** Exercise prompt **
Where the string "pyramid" shows up in a line of the records, copy that line.

::: Given entries

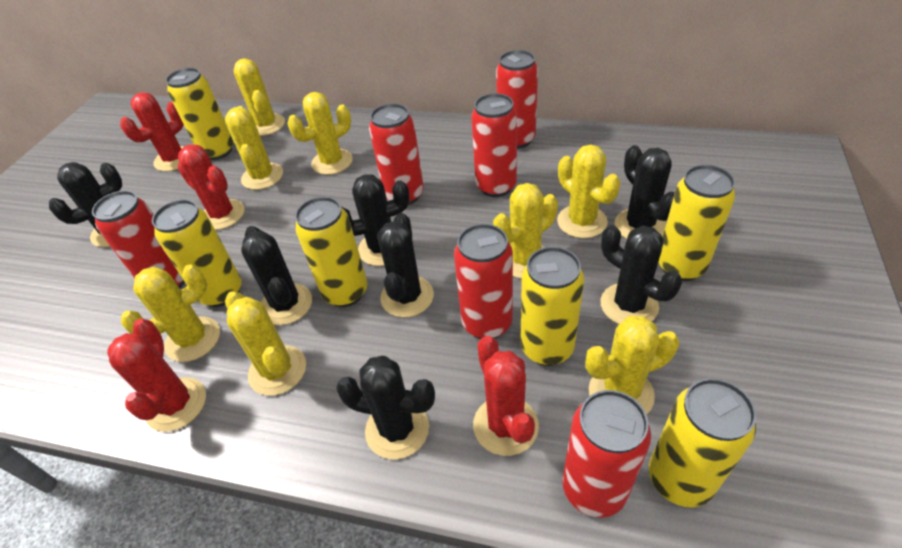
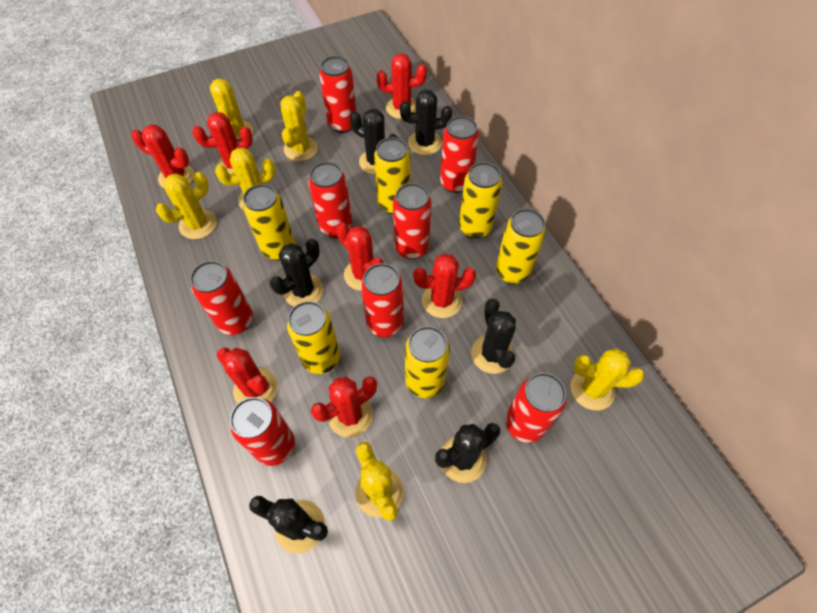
black cactus: 7 -> 6
red cactus: 4 -> 7
red can: 6 -> 8
yellow cactus: 8 -> 6

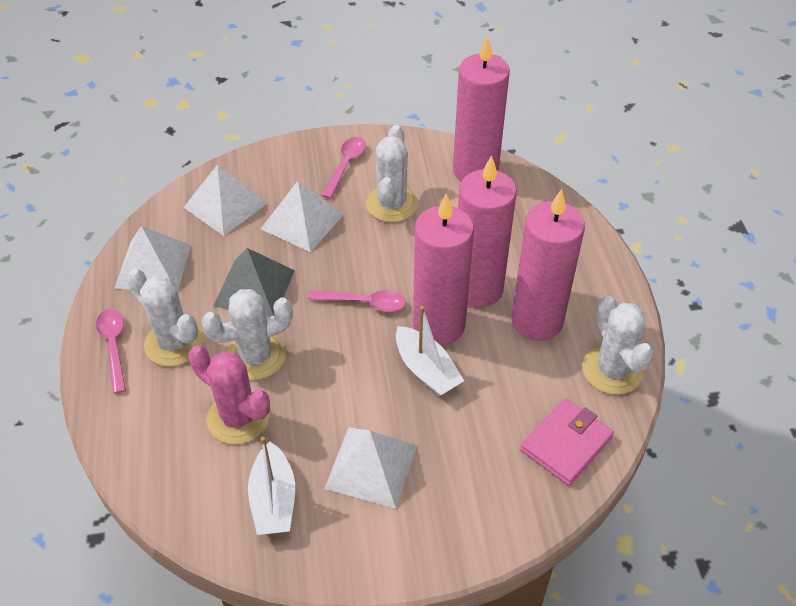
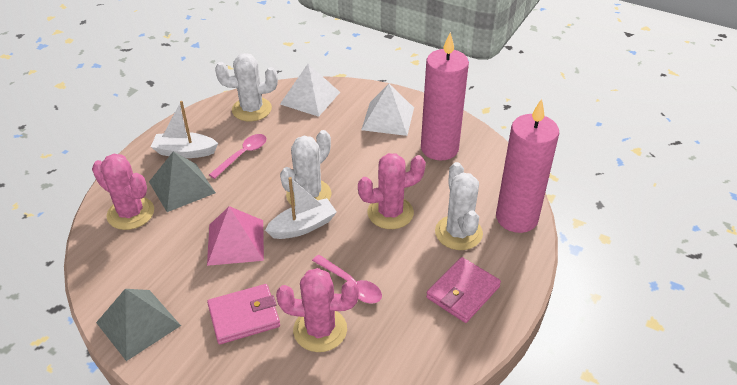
grey pyramid: 1 -> 2
pink cactus: 1 -> 3
pink candle: 4 -> 2
pink pyramid: 0 -> 1
pink spoon: 3 -> 2
pink wallet: 1 -> 2
white cactus: 4 -> 3
white pyramid: 4 -> 2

::::::

** Task answer **
grey pyramid: 1 -> 2
pink pyramid: 0 -> 1
white pyramid: 4 -> 2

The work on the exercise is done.